**Work task**
Write out the records that follow exactly. Do not include pictures.

**Records to use**
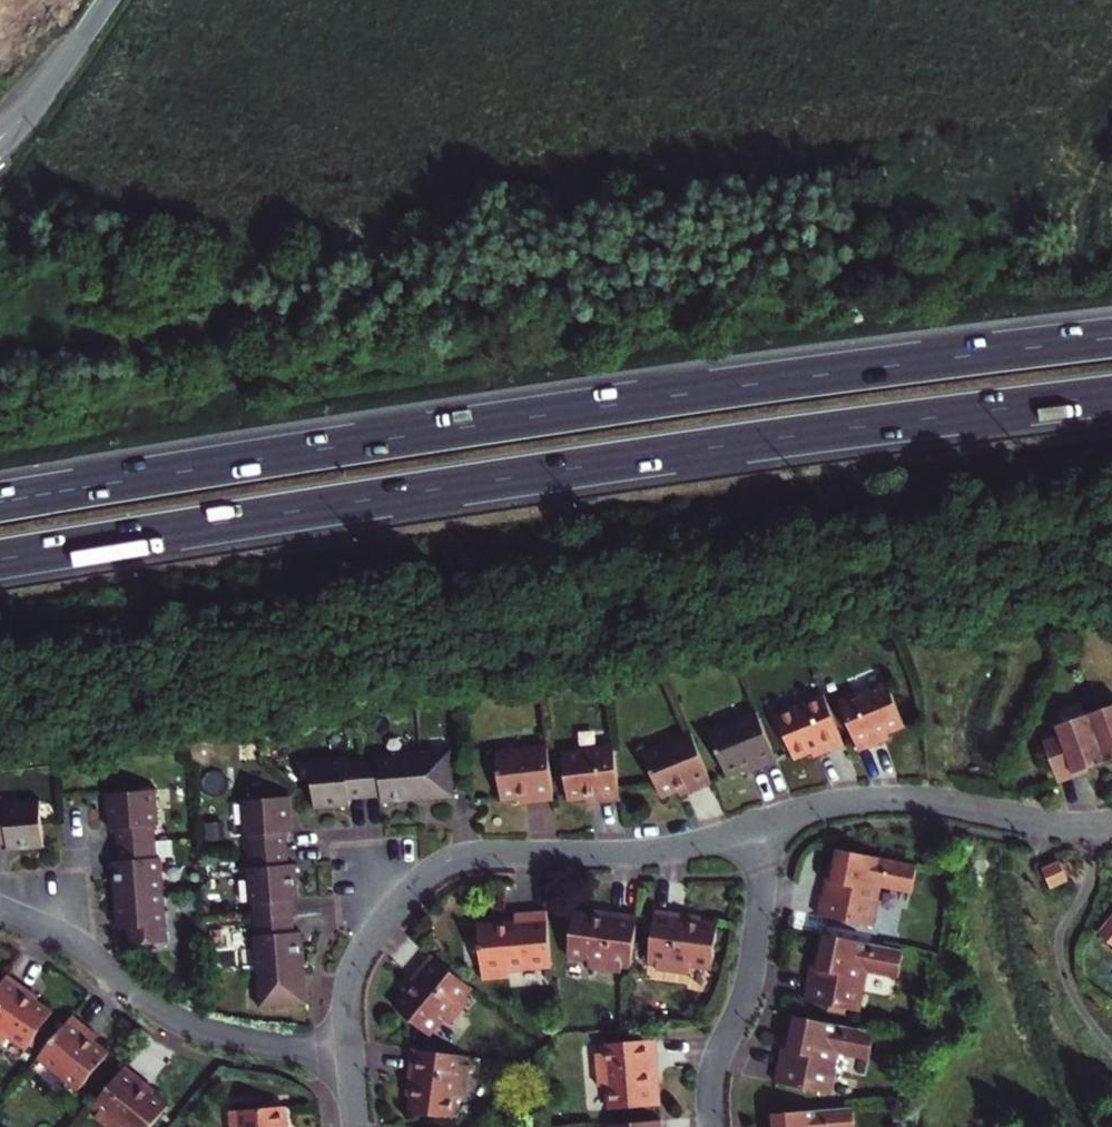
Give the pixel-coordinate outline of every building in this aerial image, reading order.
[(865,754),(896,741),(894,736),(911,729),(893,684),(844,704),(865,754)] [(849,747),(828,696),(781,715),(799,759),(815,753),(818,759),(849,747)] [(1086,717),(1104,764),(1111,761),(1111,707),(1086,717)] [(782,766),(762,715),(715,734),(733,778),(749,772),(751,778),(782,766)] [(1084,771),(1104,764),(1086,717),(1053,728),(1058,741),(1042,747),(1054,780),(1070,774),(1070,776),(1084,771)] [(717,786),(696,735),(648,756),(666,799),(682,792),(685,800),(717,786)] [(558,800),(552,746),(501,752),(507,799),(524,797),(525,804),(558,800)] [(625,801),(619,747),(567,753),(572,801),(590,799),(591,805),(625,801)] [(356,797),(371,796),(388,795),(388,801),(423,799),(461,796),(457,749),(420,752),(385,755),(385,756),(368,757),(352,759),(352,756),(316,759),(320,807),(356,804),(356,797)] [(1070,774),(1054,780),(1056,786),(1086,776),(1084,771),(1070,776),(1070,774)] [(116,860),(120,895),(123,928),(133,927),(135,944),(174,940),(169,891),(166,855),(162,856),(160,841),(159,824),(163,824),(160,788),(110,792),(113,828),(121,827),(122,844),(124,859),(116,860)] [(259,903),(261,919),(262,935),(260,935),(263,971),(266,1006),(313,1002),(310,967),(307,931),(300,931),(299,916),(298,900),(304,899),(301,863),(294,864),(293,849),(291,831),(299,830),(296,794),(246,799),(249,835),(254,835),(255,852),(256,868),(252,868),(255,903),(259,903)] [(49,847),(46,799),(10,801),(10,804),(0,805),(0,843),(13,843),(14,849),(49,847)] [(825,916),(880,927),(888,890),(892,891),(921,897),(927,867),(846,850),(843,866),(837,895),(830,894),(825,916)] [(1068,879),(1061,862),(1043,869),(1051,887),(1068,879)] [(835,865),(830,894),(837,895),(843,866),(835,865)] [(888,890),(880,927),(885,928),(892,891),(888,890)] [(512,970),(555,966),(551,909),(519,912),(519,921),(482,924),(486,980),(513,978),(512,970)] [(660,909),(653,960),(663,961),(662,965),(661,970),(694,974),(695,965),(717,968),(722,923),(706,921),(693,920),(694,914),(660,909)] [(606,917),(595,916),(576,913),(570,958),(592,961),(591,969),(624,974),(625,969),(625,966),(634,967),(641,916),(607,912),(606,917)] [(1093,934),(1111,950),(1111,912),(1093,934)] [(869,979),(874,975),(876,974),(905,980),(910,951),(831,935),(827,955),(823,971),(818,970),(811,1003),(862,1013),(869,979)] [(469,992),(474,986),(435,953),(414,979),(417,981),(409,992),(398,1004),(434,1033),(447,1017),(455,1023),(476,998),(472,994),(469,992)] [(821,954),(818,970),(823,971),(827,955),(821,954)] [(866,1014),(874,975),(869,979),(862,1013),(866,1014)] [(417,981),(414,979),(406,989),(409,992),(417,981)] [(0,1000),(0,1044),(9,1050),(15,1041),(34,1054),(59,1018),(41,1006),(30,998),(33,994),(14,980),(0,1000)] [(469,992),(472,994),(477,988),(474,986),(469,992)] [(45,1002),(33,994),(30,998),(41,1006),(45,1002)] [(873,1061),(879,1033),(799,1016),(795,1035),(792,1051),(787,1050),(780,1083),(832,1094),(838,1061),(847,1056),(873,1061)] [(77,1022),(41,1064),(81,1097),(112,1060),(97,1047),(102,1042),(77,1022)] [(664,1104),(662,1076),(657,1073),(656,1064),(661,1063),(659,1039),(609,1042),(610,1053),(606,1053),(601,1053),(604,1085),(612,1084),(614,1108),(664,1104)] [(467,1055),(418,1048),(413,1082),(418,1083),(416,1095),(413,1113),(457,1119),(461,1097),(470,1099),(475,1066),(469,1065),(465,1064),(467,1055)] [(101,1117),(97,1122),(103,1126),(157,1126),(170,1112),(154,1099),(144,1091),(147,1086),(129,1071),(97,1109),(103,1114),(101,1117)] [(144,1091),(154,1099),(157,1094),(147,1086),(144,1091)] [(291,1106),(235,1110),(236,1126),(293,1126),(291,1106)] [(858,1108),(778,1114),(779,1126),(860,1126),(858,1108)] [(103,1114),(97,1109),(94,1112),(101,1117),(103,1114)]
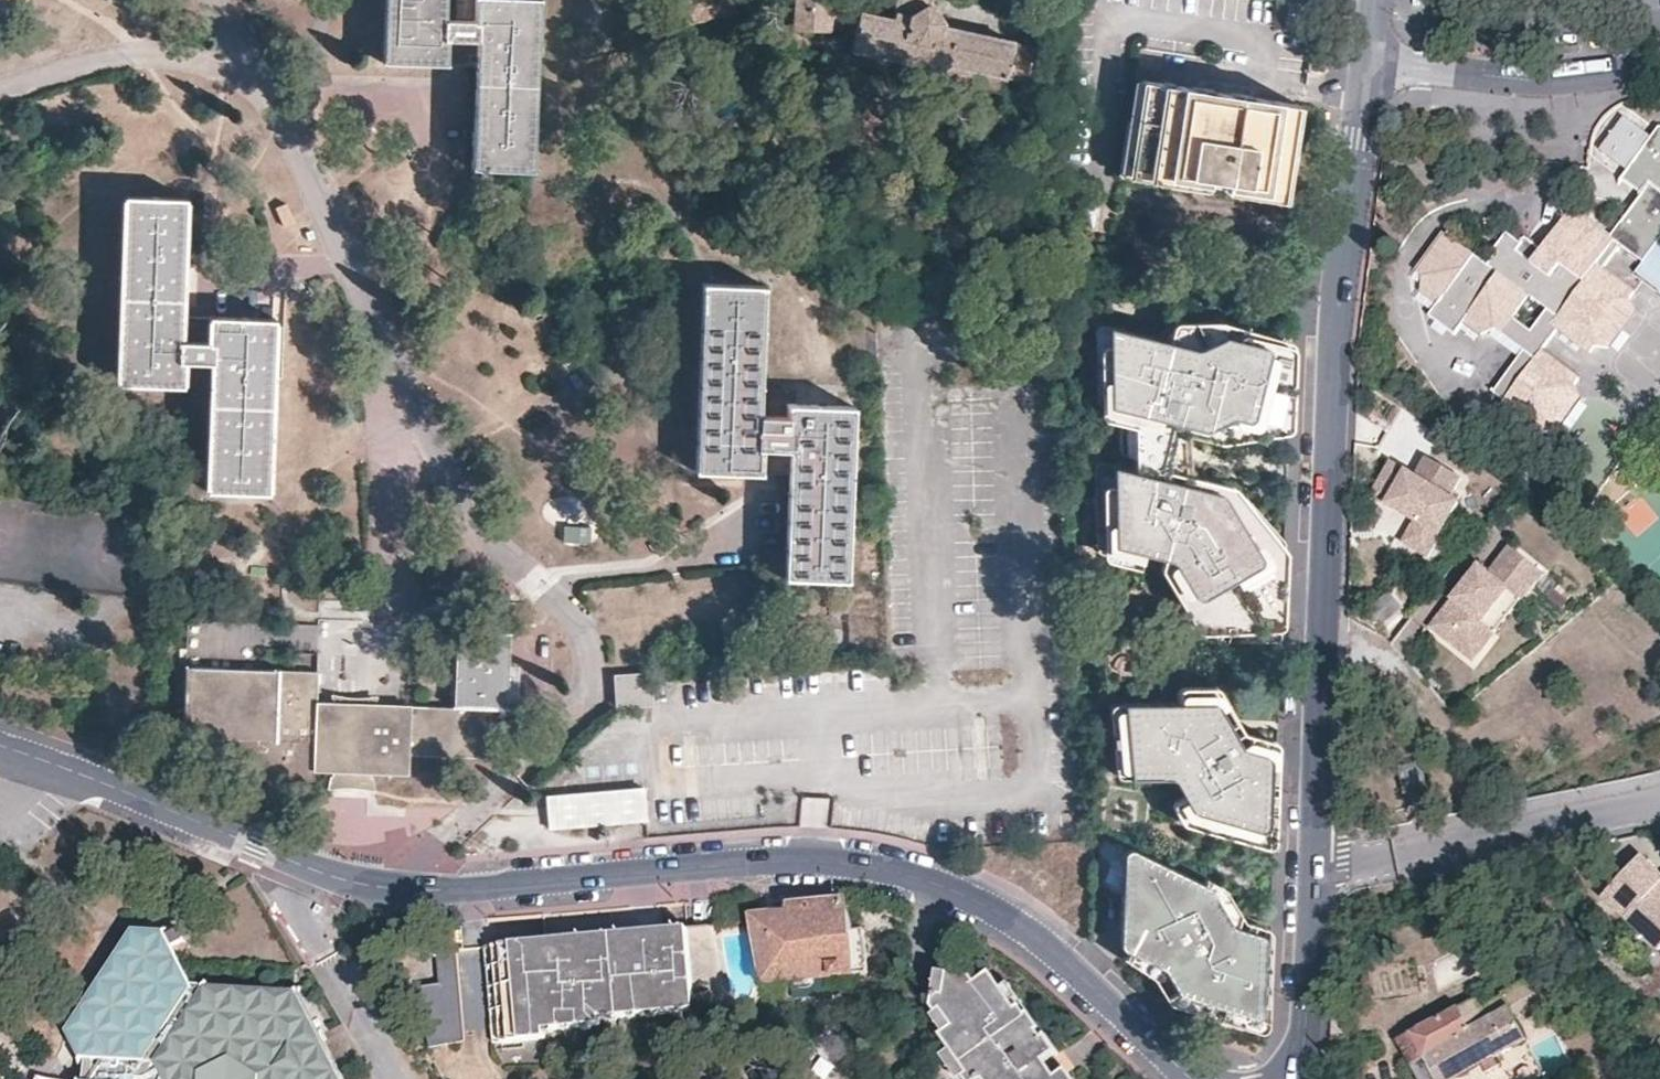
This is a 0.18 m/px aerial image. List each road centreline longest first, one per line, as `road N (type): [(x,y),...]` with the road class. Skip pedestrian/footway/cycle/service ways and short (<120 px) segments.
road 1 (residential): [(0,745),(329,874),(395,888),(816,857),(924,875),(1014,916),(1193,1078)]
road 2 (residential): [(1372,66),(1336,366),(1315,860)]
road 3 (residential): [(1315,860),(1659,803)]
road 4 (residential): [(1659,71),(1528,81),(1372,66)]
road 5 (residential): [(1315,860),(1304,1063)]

**Exercise result**
Give the pixel-coordinate outline of every building in this aerial image, reading order.
[(865,754),(896,741),(894,736),(911,729),(893,684),(844,704),(865,754)] [(849,747),(828,696),(781,715),(799,759),(815,753),(818,759),(849,747)] [(1086,717),(1104,764),(1111,761),(1111,707),(1086,717)] [(782,766),(762,715),(715,734),(733,778),(749,772),(751,778),(782,766)] [(1084,771),(1104,764),(1086,717),(1053,728),(1058,741),(1042,747),(1054,780),(1070,774),(1070,776),(1084,771)] [(717,786),(696,735),(648,756),(666,799),(682,792),(685,800),(717,786)] [(558,800),(552,746),(501,752),(507,799),(524,797),(525,804),(558,800)] [(625,801),(619,747),(567,753),(572,801),(590,799),(591,805),(625,801)] [(356,797),(371,796),(388,795),(388,801),(423,799),(461,796),(457,749),(420,752),(385,755),(385,756),(368,757),(352,759),(352,756),(316,759),(320,807),(356,804),(356,797)] [(1070,774),(1054,780),(1056,786),(1086,776),(1084,771),(1070,776),(1070,774)] [(116,860),(120,895),(123,928),(133,927),(135,944),(174,940),(169,891),(166,855),(162,856),(160,841),(159,824),(163,824),(160,788),(110,792),(113,828),(121,827),(122,844),(124,859),(116,860)] [(259,903),(261,919),(262,935),(260,935),(263,971),(266,1006),(313,1002),(310,967),(307,931),(300,931),(299,916),(298,900),(304,899),(301,863),(294,864),(293,849),(291,831),(299,830),(296,794),(246,799),(249,835),(254,835),(255,852),(256,868),(252,868),(255,903),(259,903)] [(49,847),(46,799),(10,801),(10,804),(0,805),(0,843),(13,843),(14,849),(49,847)] [(825,916),(880,927),(888,890),(892,891),(921,897),(927,867),(846,850),(843,866),(837,895),(830,894),(825,916)] [(1068,879),(1061,862),(1043,869),(1051,887),(1068,879)] [(835,865),(830,894),(837,895),(843,866),(835,865)] [(888,890),(880,927),(885,928),(892,891),(888,890)] [(512,970),(555,966),(551,909),(519,912),(519,921),(482,924),(486,980),(513,978),(512,970)] [(660,909),(653,960),(663,961),(662,965),(661,970),(694,974),(695,965),(717,968),(722,923),(706,921),(693,920),(694,914),(660,909)] [(606,917),(595,916),(576,913),(570,958),(592,961),(591,969),(624,974),(625,969),(625,966),(634,967),(641,916),(607,912),(606,917)] [(1093,934),(1111,950),(1111,912),(1093,934)] [(869,979),(874,975),(876,974),(905,980),(910,951),(831,935),(827,955),(823,971),(818,970),(811,1003),(862,1013),(869,979)] [(469,992),(474,986),(435,953),(414,979),(417,981),(409,992),(398,1004),(434,1033),(447,1017),(455,1023),(476,998),(472,994),(469,992)] [(821,954),(818,970),(823,971),(827,955),(821,954)] [(866,1014),(874,975),(869,979),(862,1013),(866,1014)] [(417,981),(414,979),(406,989),(409,992),(417,981)] [(0,1000),(0,1044),(9,1050),(15,1041),(34,1054),(59,1018),(41,1006),(30,998),(33,994),(14,980),(0,1000)] [(469,992),(472,994),(477,988),(474,986),(469,992)] [(45,1002),(33,994),(30,998),(41,1006),(45,1002)] [(873,1061),(879,1033),(799,1016),(795,1035),(792,1051),(787,1050),(780,1083),(832,1094),(838,1061),(847,1056),(873,1061)] [(77,1022),(41,1064),(81,1097),(112,1060),(97,1047),(102,1042),(77,1022)] [(664,1104),(662,1076),(657,1073),(656,1064),(661,1063),(659,1039),(609,1042),(610,1053),(606,1053),(601,1053),(604,1085),(612,1084),(614,1108),(664,1104)] [(467,1055),(418,1048),(413,1082),(418,1083),(416,1095),(413,1113),(457,1119),(461,1097),(470,1099),(475,1066),(469,1065),(465,1064),(467,1055)] [(101,1117),(97,1122),(103,1126),(157,1126),(170,1112),(154,1099),(144,1091),(147,1086),(129,1071),(97,1109),(103,1114),(101,1117)] [(144,1091),(154,1099),(157,1094),(147,1086),(144,1091)] [(291,1106),(235,1110),(236,1126),(293,1126),(291,1106)] [(858,1108),(778,1114),(779,1126),(860,1126),(858,1108)] [(103,1114),(97,1109),(94,1112),(101,1117),(103,1114)]
This is a 0.18 m/px aerial image. List each road centreline longest first, one per line, as `road N (type): [(x,y),...]` with the road class. Skip pedestrian/footway/cycle/service ways and short (<120 px) segments.
road 1 (residential): [(0,745),(329,874),(395,888),(816,857),(924,875),(1014,916),(1193,1078)]
road 2 (residential): [(1372,66),(1336,366),(1315,860)]
road 3 (residential): [(1315,860),(1659,803)]
road 4 (residential): [(1659,71),(1528,81),(1372,66)]
road 5 (residential): [(1315,860),(1304,1063)]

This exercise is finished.